**DATA PROVIDED**

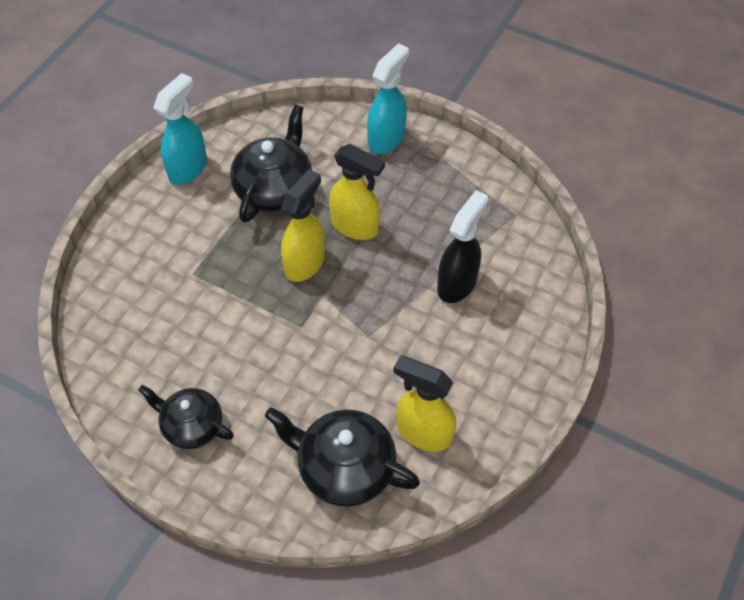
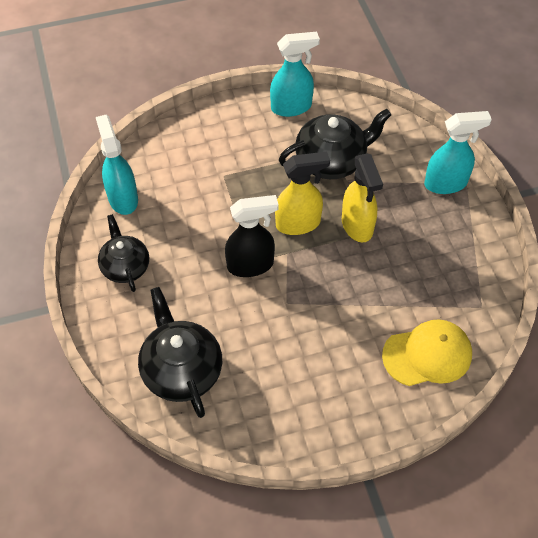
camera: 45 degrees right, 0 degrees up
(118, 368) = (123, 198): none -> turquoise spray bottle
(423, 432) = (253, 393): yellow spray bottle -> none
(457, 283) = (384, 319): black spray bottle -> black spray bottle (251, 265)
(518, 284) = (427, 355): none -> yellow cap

**ASSIGNMENT**
Every line from the one that contains "(457, 283) = (384, 319): black" down to and including the last line of the records above must be set down exactly, with nothing else.

**THE ANSWER**
(457, 283) = (384, 319): black spray bottle -> black spray bottle (251, 265)
(518, 284) = (427, 355): none -> yellow cap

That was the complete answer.